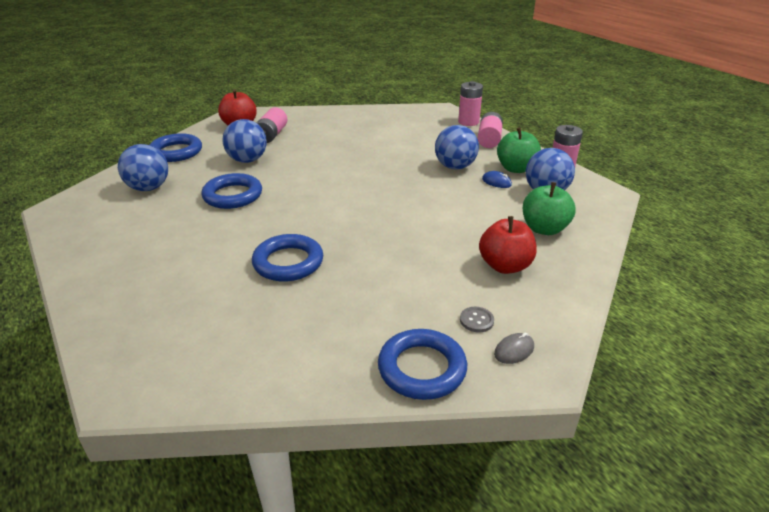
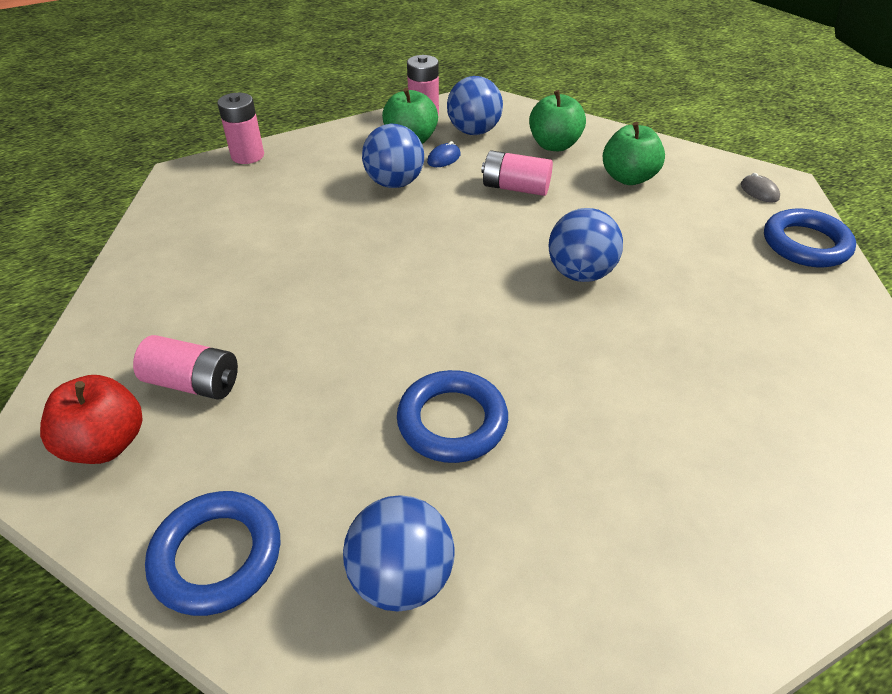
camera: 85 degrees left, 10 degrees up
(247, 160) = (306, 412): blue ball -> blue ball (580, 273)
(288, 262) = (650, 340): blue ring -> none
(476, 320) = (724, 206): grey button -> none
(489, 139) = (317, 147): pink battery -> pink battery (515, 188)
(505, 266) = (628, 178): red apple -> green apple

==

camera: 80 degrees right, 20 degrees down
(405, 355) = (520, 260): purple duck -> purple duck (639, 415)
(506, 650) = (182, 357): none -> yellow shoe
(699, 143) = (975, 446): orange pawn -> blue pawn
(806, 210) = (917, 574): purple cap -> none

• **Requirement**: Scan the records above line by line, counting those where the word "degrees" appears, and give the count alone.

• **Answer to this task**: 2